Instructions for the task: Below are records to transcribe in full and unchanged; omit every picture.

Source material:
======

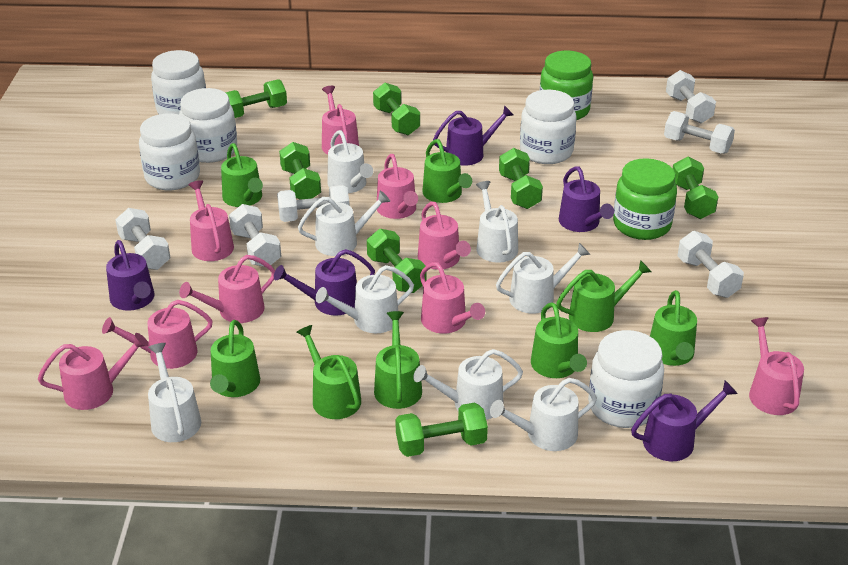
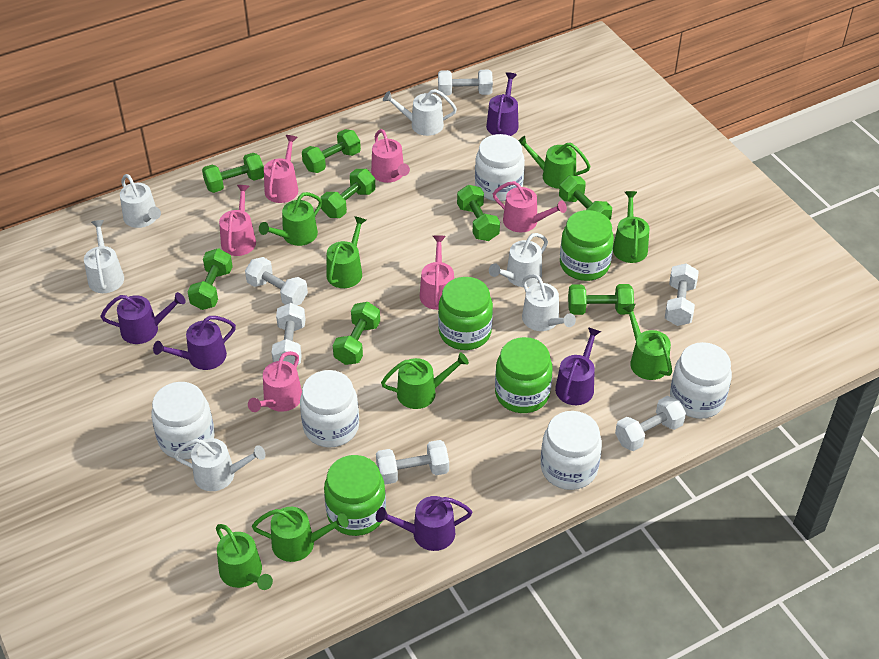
green dumbbell: 7 -> 8
green jar: 2 -> 4
pink watering can: 9 -> 6
white watering can: 8 -> 6

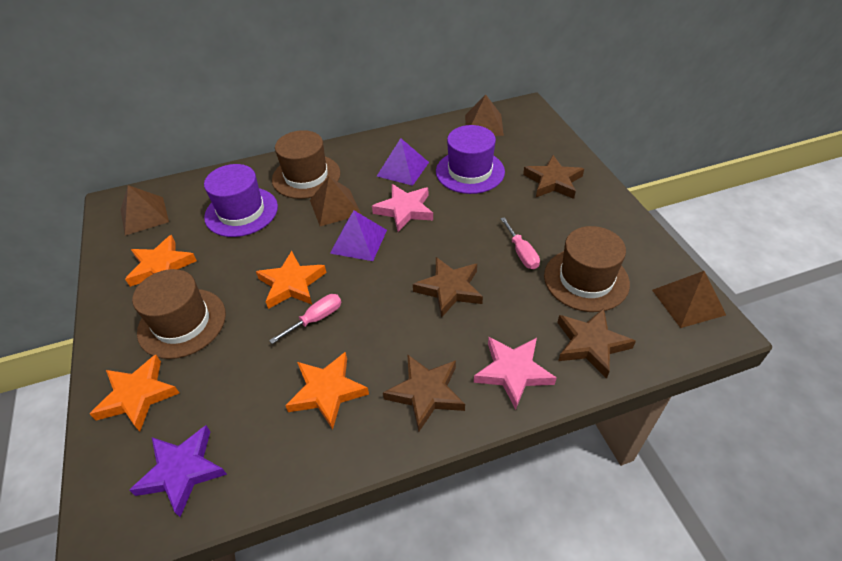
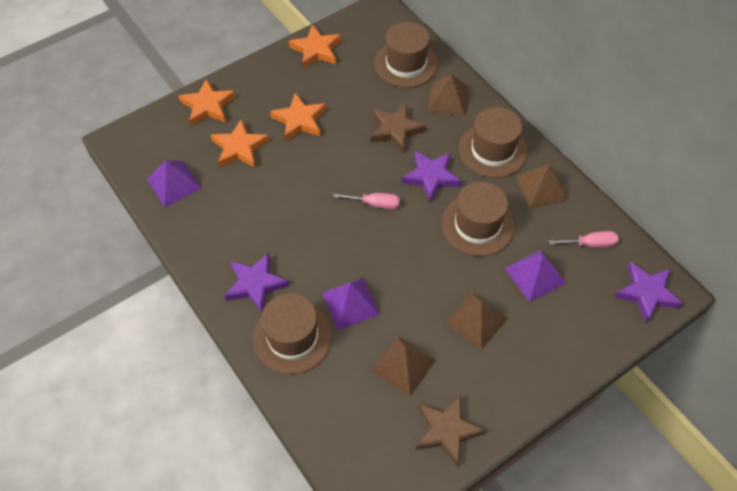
brown hat: 3 -> 4
brown star: 4 -> 2
pink star: 2 -> 0
purple hat: 2 -> 0
purple pyramid: 2 -> 3
purple star: 1 -> 3

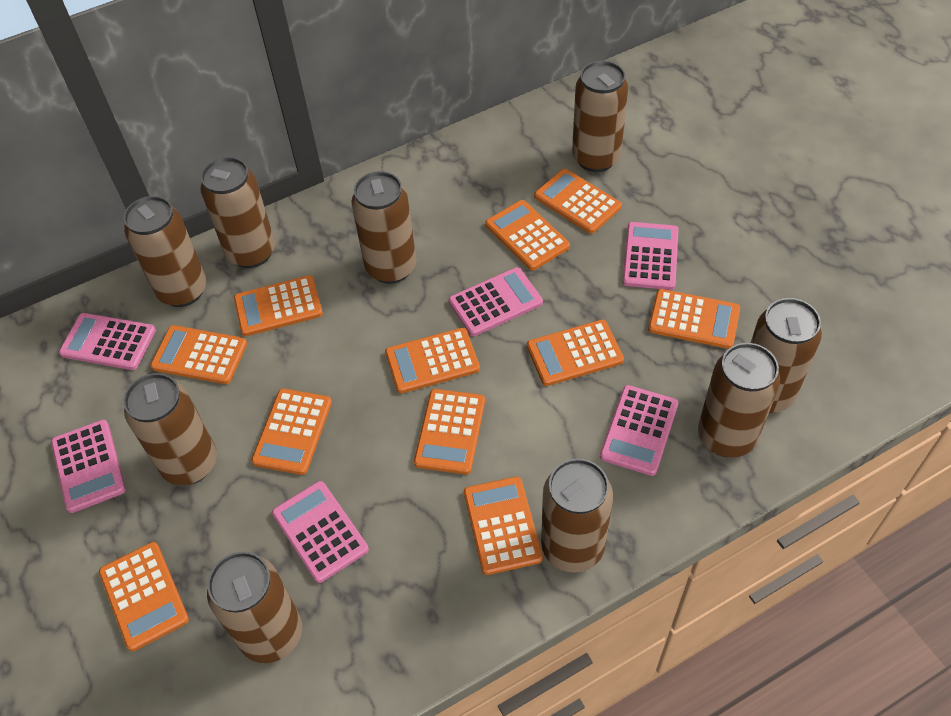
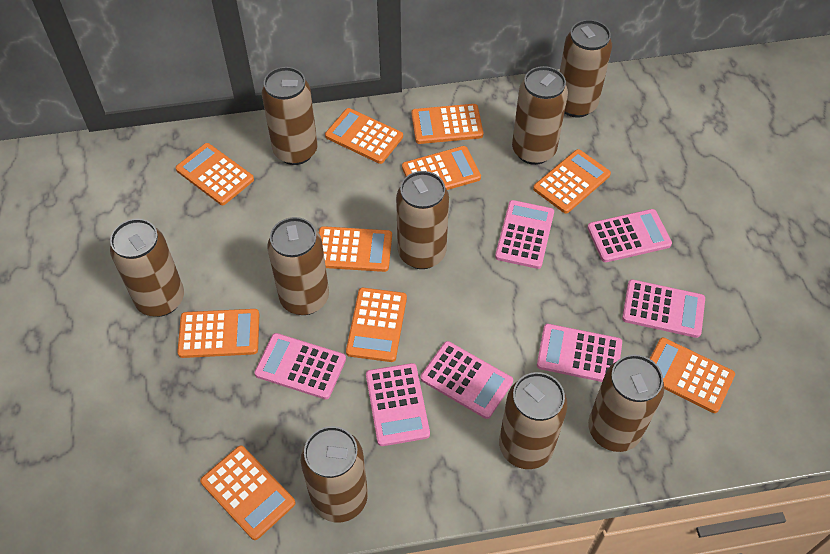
orange calculator: 11 -> 10
pink calculator: 6 -> 7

======

Answer to this problem:
green dumbbell: 7 -> 8
green jar: 2 -> 4
pink watering can: 9 -> 6
white watering can: 8 -> 6

brown hat: 3 -> 4
brown star: 4 -> 2
pink star: 2 -> 0
purple hat: 2 -> 0
purple pyramid: 2 -> 3
purple star: 1 -> 3

orange calculator: 11 -> 10
pink calculator: 6 -> 7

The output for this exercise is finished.